DATA EXTRACT:

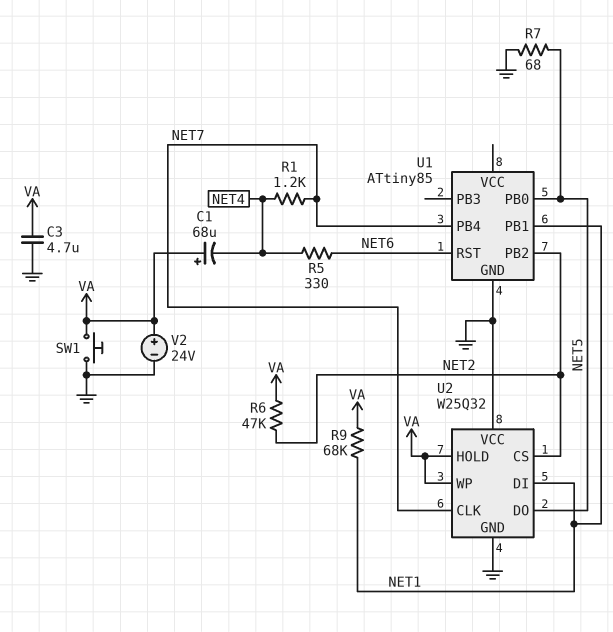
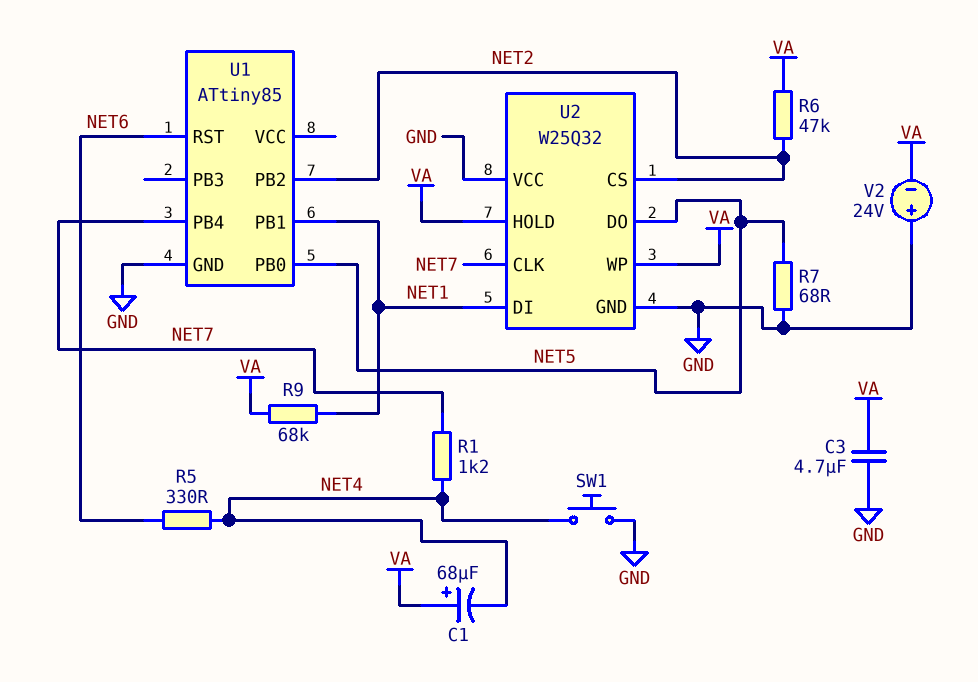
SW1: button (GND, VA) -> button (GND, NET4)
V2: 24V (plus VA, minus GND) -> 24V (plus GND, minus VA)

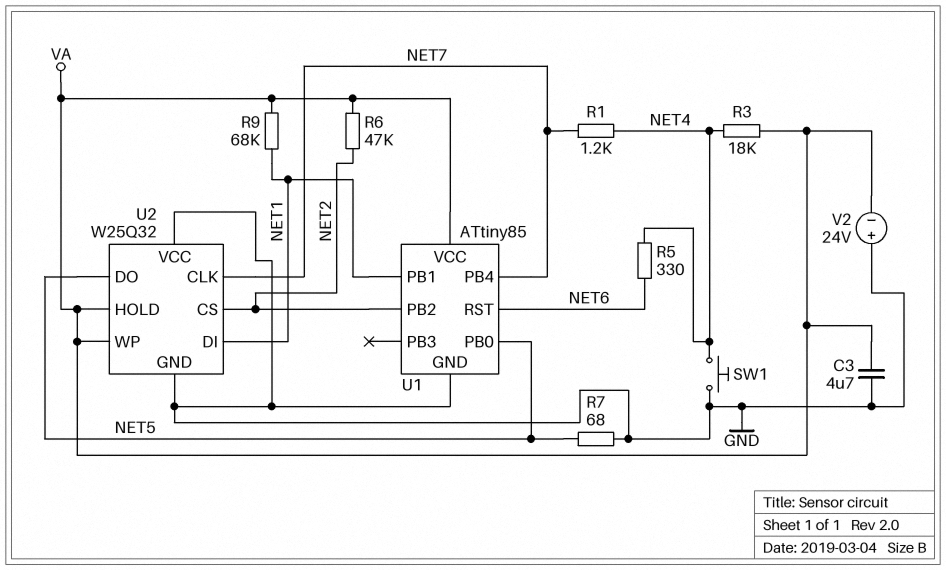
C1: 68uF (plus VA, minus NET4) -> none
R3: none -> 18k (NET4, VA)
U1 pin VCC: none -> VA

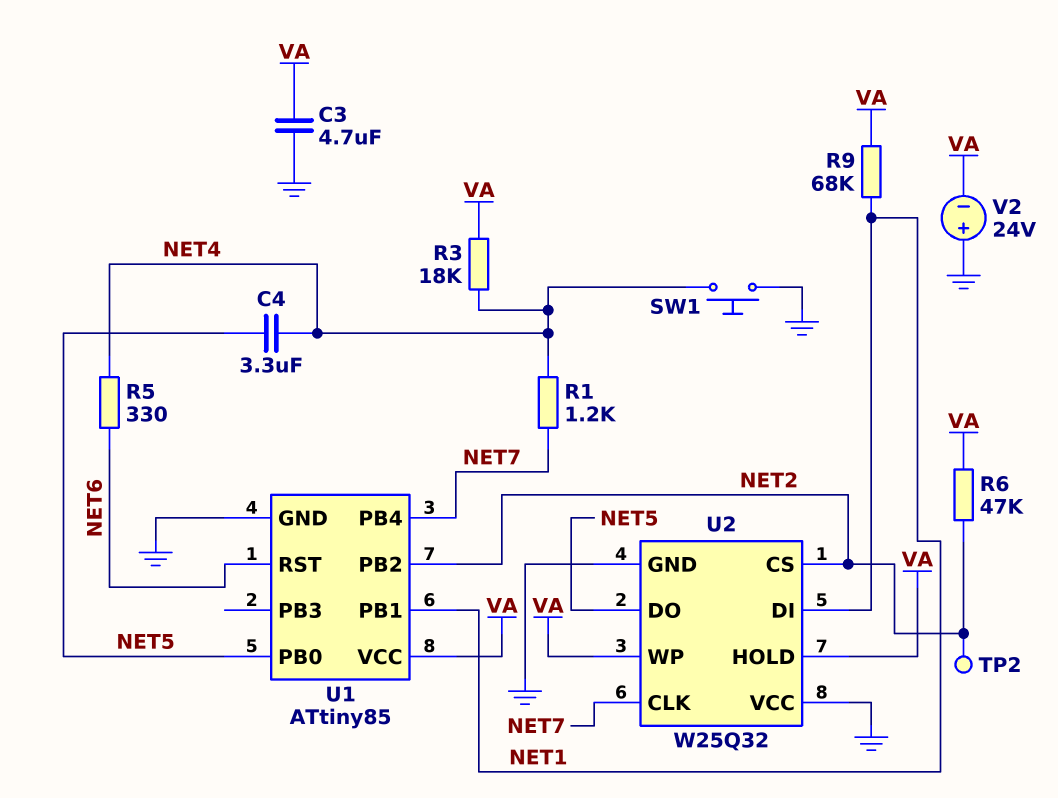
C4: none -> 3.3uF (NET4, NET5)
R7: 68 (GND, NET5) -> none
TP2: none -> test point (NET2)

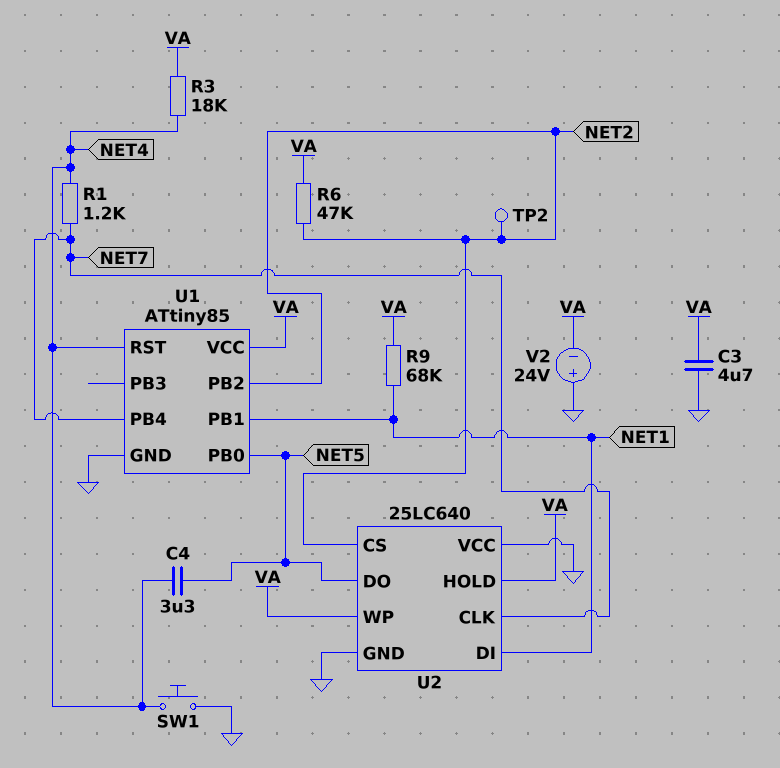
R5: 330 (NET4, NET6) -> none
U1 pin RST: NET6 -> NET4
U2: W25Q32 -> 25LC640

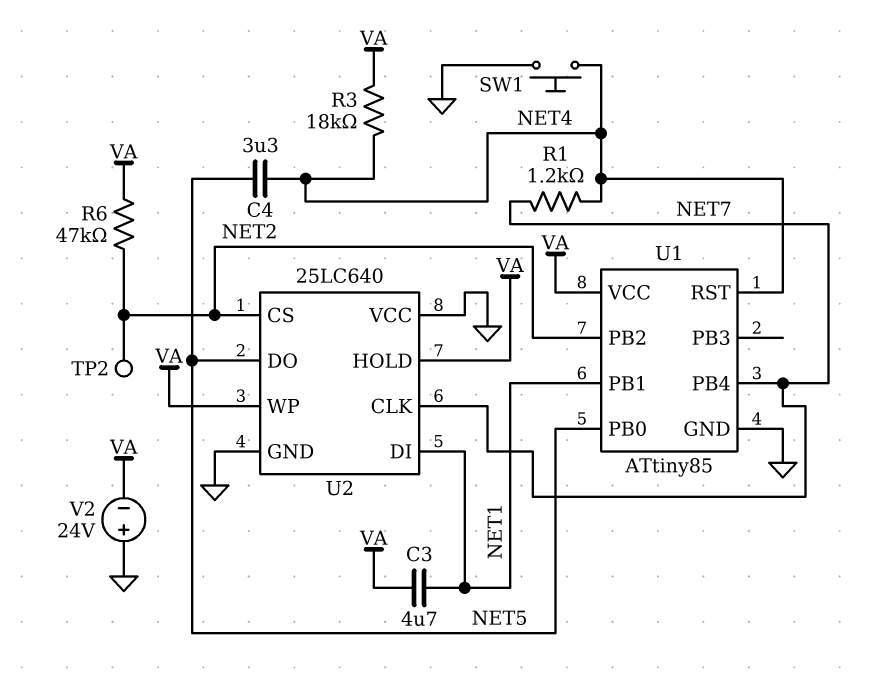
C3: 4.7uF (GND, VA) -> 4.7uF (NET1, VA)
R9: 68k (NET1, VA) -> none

WHAT THIS TASK INVOLVES:
What is needed is an exact copy of only the lines from the line containing "U1 pin RST: NET6 -> NET4" through the last line of the entries, inclusive, without the pictures.

REPLY:
U1 pin RST: NET6 -> NET4
U2: W25Q32 -> 25LC640

C3: 4.7uF (GND, VA) -> 4.7uF (NET1, VA)
R9: 68k (NET1, VA) -> none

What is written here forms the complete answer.